[Geometric object motion data]

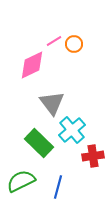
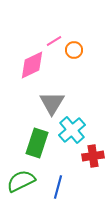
orange circle: moved 6 px down
gray triangle: rotated 8 degrees clockwise
green rectangle: moved 2 px left; rotated 64 degrees clockwise
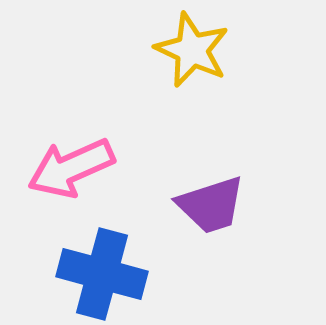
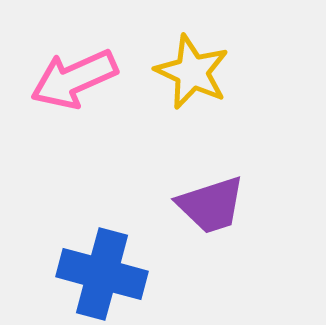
yellow star: moved 22 px down
pink arrow: moved 3 px right, 89 px up
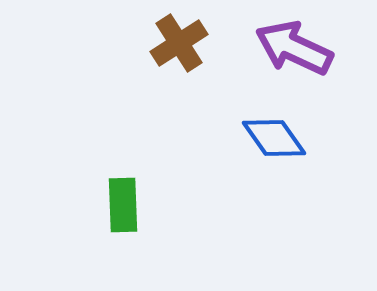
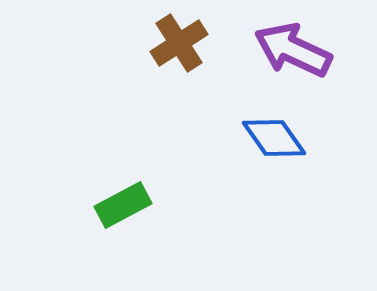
purple arrow: moved 1 px left, 2 px down
green rectangle: rotated 64 degrees clockwise
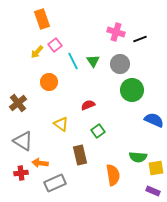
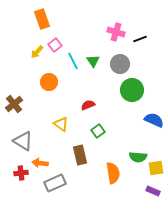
brown cross: moved 4 px left, 1 px down
orange semicircle: moved 2 px up
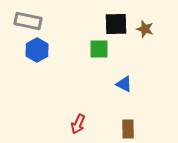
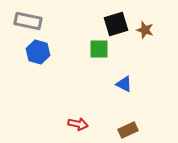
black square: rotated 15 degrees counterclockwise
brown star: moved 1 px down
blue hexagon: moved 1 px right, 2 px down; rotated 15 degrees counterclockwise
red arrow: rotated 102 degrees counterclockwise
brown rectangle: moved 1 px down; rotated 66 degrees clockwise
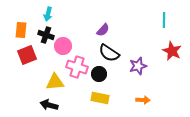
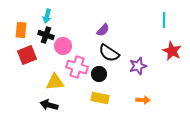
cyan arrow: moved 1 px left, 2 px down
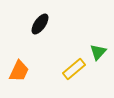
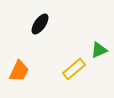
green triangle: moved 1 px right, 2 px up; rotated 24 degrees clockwise
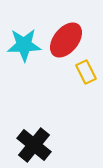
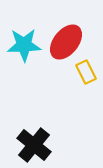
red ellipse: moved 2 px down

Your instructions ▸ From the line that contains "yellow star: moved 22 px down" to the last line of the data, print each line exactly, both ends included, and omit the pictures.

Finished exercise ▸
yellow star: moved 22 px down
pink arrow: moved 3 px right, 89 px up
purple arrow: moved 1 px left, 2 px down
green rectangle: rotated 64 degrees clockwise
brown cross: moved 4 px left, 1 px down
orange semicircle: moved 2 px up
black square: rotated 15 degrees counterclockwise
brown star: moved 1 px down
blue hexagon: moved 1 px right, 2 px down; rotated 15 degrees counterclockwise
red arrow: rotated 102 degrees counterclockwise
brown rectangle: moved 1 px down; rotated 66 degrees clockwise
cyan arrow: moved 1 px left, 2 px down
green triangle: moved 1 px right, 2 px up; rotated 24 degrees clockwise
red ellipse: moved 2 px down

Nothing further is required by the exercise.